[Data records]
'''

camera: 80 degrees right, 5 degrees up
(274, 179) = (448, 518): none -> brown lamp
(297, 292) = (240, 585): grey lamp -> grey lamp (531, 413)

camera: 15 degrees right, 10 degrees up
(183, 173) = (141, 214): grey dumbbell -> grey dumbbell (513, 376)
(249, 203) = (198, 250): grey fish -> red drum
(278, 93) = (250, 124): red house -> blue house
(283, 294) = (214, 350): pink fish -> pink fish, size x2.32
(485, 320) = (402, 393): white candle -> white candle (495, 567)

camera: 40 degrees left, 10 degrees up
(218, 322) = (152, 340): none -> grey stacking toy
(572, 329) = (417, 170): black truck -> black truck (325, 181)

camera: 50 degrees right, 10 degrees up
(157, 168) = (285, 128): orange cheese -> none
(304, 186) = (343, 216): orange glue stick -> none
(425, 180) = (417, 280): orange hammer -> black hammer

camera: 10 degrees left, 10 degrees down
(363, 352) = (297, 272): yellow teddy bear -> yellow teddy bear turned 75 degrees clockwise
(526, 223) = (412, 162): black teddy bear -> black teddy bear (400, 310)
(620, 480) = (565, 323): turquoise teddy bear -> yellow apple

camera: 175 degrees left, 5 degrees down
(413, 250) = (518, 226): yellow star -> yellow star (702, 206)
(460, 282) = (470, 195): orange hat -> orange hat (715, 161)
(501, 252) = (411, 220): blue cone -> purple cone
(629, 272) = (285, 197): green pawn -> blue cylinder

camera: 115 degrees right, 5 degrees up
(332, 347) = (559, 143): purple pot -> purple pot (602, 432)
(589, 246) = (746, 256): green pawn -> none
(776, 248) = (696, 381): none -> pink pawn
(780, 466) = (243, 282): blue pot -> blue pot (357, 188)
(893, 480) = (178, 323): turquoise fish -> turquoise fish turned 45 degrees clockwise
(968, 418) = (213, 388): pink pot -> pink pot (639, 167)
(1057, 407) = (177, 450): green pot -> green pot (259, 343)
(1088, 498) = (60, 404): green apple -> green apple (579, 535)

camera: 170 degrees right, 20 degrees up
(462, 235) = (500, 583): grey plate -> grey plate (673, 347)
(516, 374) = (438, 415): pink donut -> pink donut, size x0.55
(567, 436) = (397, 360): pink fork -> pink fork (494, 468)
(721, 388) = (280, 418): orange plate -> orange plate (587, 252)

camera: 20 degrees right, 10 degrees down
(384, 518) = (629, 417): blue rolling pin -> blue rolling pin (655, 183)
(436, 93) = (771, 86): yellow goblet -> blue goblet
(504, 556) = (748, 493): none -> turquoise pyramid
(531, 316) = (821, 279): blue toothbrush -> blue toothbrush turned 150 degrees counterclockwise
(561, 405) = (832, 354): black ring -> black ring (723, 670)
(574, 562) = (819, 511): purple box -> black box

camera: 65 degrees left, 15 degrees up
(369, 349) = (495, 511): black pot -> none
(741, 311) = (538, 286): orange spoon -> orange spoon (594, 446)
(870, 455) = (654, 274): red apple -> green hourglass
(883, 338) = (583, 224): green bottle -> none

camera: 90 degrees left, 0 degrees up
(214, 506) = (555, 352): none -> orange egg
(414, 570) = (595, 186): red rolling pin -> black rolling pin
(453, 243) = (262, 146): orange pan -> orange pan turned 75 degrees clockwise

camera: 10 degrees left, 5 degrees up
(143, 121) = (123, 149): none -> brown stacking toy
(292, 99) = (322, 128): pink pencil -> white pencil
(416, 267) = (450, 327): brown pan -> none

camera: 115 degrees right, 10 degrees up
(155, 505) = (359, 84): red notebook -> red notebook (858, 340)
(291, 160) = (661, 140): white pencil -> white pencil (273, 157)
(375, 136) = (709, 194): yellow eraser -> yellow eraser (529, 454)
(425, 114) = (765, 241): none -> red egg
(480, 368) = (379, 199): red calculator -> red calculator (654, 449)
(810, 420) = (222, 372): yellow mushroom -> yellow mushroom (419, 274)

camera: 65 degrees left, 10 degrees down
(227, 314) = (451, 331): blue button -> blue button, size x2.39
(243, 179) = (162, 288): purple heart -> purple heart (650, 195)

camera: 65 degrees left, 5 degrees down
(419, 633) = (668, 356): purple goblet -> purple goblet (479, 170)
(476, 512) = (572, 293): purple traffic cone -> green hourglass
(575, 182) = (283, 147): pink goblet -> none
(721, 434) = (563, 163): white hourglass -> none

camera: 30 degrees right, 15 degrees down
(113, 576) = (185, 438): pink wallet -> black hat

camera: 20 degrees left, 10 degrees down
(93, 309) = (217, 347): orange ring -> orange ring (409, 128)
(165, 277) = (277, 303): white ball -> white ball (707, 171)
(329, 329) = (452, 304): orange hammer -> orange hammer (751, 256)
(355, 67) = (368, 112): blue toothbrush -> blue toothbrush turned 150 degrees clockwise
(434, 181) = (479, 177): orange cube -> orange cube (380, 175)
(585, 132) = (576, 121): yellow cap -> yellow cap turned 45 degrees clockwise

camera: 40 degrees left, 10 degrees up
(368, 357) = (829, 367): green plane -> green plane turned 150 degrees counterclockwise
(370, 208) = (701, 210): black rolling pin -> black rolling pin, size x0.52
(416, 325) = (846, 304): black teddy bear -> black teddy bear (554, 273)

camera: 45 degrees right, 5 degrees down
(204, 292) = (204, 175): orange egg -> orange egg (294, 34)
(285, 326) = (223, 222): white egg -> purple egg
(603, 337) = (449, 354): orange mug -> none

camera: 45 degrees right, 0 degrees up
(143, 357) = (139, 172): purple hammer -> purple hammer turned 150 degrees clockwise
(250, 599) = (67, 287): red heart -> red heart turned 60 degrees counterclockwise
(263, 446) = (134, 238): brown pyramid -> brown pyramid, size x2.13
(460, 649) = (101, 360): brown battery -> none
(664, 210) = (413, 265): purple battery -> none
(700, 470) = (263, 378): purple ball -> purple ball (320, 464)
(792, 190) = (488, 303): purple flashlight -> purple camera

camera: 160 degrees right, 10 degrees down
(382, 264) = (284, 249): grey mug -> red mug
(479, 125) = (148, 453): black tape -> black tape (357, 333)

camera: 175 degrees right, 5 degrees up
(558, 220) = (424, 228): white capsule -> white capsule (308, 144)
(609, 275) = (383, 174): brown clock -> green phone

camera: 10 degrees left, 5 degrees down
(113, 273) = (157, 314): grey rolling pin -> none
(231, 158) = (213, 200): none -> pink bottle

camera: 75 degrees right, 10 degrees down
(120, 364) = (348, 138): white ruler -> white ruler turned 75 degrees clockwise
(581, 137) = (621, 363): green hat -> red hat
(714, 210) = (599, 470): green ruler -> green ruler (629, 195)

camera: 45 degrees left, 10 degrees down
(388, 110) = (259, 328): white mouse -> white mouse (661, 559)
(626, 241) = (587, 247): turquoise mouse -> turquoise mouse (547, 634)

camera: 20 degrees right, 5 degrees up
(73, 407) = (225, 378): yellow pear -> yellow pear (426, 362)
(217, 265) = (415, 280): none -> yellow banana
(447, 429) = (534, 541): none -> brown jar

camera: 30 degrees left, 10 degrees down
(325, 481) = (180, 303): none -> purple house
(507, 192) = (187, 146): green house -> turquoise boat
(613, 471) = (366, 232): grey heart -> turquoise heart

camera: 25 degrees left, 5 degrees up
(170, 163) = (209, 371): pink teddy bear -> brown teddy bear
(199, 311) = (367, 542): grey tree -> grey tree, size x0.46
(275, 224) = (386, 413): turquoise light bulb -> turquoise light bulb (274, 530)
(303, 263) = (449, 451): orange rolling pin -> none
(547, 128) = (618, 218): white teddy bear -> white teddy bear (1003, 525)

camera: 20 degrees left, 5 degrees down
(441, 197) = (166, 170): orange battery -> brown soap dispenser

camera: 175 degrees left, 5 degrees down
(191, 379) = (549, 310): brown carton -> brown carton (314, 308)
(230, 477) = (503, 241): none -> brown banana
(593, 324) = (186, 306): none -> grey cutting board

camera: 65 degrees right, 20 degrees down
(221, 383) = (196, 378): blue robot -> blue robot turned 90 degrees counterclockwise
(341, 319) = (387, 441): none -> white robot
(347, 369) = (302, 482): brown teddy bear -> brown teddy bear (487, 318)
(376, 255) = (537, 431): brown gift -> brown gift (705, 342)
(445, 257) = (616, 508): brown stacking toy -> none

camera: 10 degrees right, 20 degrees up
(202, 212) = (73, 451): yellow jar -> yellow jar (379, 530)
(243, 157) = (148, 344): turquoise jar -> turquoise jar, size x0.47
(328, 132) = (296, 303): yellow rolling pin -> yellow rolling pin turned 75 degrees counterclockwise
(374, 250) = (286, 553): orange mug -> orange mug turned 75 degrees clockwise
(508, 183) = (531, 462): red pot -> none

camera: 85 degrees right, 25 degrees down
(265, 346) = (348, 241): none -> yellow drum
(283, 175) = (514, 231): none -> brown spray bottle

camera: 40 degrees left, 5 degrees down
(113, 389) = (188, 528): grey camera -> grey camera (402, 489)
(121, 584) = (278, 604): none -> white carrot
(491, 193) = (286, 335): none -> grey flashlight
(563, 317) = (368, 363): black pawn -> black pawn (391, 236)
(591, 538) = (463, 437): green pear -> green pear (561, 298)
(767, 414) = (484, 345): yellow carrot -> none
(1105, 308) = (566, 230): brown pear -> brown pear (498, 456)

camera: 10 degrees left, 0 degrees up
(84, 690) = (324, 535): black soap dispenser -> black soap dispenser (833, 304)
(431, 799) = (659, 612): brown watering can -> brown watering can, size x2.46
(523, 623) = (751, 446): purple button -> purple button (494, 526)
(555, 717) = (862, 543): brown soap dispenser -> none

'''

*What this task involves*
Reproduce only the lines above, starting at the line with "(480, 368) = (379, 199): red" and ending at the line with "(113, 576) = (185, 438): pink", exactly as written.

*Output for this exercise*
(480, 368) = (379, 199): red calculator -> red calculator (654, 449)
(810, 420) = (222, 372): yellow mushroom -> yellow mushroom (419, 274)

camera: 65 degrees left, 10 degrees down
(227, 314) = (451, 331): blue button -> blue button, size x2.39
(243, 179) = (162, 288): purple heart -> purple heart (650, 195)

camera: 65 degrees left, 5 degrees down
(419, 633) = (668, 356): purple goblet -> purple goblet (479, 170)
(476, 512) = (572, 293): purple traffic cone -> green hourglass
(575, 182) = (283, 147): pink goblet -> none
(721, 434) = (563, 163): white hourglass -> none

camera: 30 degrees right, 15 degrees down
(113, 576) = (185, 438): pink wallet -> black hat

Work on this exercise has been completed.